REQUIRED ACTION: Word for word, transcribe the data below from the line with "C5: 220pF (BUF, ZOB) -> none" to the line with "R7: 2.2k (SCL, VDD) -> 1.8k (SCL, VDD)", keeping both of those lines.

----------

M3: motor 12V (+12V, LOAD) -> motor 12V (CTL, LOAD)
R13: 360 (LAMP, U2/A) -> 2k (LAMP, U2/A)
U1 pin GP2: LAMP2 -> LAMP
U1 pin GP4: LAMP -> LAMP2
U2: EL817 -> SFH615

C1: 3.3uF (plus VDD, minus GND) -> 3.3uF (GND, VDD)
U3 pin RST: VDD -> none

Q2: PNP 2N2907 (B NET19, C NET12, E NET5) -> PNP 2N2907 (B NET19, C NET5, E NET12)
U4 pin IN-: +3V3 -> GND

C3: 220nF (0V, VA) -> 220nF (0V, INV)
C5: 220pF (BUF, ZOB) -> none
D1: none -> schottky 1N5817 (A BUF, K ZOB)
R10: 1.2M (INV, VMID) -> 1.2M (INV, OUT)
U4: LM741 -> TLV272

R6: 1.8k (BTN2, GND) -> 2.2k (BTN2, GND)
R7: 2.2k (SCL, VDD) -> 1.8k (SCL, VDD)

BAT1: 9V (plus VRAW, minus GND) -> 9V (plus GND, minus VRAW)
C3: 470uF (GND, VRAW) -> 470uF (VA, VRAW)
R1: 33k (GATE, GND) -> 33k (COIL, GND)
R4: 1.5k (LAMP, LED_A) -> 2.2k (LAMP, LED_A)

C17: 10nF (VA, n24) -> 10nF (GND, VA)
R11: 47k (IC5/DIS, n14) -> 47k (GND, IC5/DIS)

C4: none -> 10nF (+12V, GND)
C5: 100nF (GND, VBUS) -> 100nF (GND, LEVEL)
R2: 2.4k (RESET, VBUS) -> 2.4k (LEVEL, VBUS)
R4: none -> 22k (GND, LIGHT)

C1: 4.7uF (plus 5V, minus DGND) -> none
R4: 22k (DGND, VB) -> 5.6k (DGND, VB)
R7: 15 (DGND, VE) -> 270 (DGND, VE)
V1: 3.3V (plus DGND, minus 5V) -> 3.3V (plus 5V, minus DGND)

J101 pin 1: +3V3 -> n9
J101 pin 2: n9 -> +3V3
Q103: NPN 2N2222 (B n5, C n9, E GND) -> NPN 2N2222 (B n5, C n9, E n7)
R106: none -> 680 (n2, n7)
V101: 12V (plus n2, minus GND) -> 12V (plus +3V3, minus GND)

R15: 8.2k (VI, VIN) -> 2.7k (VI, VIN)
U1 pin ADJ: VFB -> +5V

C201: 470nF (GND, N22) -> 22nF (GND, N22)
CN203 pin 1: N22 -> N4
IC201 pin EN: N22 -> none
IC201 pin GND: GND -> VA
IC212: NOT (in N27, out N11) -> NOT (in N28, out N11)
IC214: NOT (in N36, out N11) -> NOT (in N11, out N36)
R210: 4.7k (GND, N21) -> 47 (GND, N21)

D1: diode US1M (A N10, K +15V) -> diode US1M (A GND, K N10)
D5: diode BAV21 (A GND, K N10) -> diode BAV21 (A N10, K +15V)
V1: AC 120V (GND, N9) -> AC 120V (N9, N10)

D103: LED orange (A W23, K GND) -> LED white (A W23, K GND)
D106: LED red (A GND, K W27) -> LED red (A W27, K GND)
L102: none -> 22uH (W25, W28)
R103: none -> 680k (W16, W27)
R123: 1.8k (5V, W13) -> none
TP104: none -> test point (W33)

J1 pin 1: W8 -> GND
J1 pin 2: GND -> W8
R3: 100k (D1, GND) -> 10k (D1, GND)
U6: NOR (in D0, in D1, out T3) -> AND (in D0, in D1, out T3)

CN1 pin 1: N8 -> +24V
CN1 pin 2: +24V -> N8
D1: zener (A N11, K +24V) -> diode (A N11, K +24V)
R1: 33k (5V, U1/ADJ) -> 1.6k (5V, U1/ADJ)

----------

WRITTEN REPLY:
C5: 220pF (BUF, ZOB) -> none
D1: none -> schottky 1N5817 (A BUF, K ZOB)
R10: 1.2M (INV, VMID) -> 1.2M (INV, OUT)
U4: LM741 -> TLV272

R6: 1.8k (BTN2, GND) -> 2.2k (BTN2, GND)
R7: 2.2k (SCL, VDD) -> 1.8k (SCL, VDD)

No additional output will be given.